*** Opening Given records ***

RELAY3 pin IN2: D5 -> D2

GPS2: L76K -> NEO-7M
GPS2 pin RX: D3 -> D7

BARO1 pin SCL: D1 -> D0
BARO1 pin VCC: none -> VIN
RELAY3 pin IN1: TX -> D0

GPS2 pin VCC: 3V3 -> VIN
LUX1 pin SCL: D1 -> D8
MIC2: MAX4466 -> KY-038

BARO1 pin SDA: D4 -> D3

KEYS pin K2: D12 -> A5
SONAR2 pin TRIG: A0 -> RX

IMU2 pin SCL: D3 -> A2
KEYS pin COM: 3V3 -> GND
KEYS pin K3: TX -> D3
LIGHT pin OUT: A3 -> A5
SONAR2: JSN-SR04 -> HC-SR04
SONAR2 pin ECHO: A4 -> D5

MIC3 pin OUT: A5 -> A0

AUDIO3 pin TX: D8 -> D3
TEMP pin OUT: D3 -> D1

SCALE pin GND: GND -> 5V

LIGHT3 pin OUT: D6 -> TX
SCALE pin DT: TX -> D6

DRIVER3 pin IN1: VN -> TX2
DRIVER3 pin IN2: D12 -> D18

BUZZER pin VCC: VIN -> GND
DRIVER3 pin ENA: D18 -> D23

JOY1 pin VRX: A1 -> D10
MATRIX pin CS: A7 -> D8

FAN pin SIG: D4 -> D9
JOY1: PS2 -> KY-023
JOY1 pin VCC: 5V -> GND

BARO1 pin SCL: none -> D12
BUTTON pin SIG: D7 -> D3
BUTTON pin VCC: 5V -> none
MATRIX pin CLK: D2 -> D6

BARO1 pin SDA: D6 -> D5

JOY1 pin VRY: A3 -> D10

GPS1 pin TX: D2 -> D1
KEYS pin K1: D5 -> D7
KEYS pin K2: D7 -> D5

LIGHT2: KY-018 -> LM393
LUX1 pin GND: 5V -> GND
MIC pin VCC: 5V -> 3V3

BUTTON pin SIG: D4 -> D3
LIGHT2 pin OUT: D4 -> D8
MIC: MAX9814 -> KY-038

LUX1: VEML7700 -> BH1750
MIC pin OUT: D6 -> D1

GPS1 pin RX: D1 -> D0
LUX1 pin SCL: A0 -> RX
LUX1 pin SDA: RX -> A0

*** Closing Given records ***

-- Instructions for the task --
Reproduce exactly the lines of the records above from the one with "LUX1 pin SCL: D1 -> D8" to the one with "BUTTON pin SIG: D4 -> D3", both included, and leave out everything else.

-- Task result --
LUX1 pin SCL: D1 -> D8
MIC2: MAX4466 -> KY-038

BARO1 pin SDA: D4 -> D3

KEYS pin K2: D12 -> A5
SONAR2 pin TRIG: A0 -> RX

IMU2 pin SCL: D3 -> A2
KEYS pin COM: 3V3 -> GND
KEYS pin K3: TX -> D3
LIGHT pin OUT: A3 -> A5
SONAR2: JSN-SR04 -> HC-SR04
SONAR2 pin ECHO: A4 -> D5

MIC3 pin OUT: A5 -> A0

AUDIO3 pin TX: D8 -> D3
TEMP pin OUT: D3 -> D1

SCALE pin GND: GND -> 5V

LIGHT3 pin OUT: D6 -> TX
SCALE pin DT: TX -> D6

DRIVER3 pin IN1: VN -> TX2
DRIVER3 pin IN2: D12 -> D18

BUZZER pin VCC: VIN -> GND
DRIVER3 pin ENA: D18 -> D23

JOY1 pin VRX: A1 -> D10
MATRIX pin CS: A7 -> D8

FAN pin SIG: D4 -> D9
JOY1: PS2 -> KY-023
JOY1 pin VCC: 5V -> GND

BARO1 pin SCL: none -> D12
BUTTON pin SIG: D7 -> D3
BUTTON pin VCC: 5V -> none
MATRIX pin CLK: D2 -> D6

BARO1 pin SDA: D6 -> D5

JOY1 pin VRY: A3 -> D10

GPS1 pin TX: D2 -> D1
KEYS pin K1: D5 -> D7
KEYS pin K2: D7 -> D5

LIGHT2: KY-018 -> LM393
LUX1 pin GND: 5V -> GND
MIC pin VCC: 5V -> 3V3

BUTTON pin SIG: D4 -> D3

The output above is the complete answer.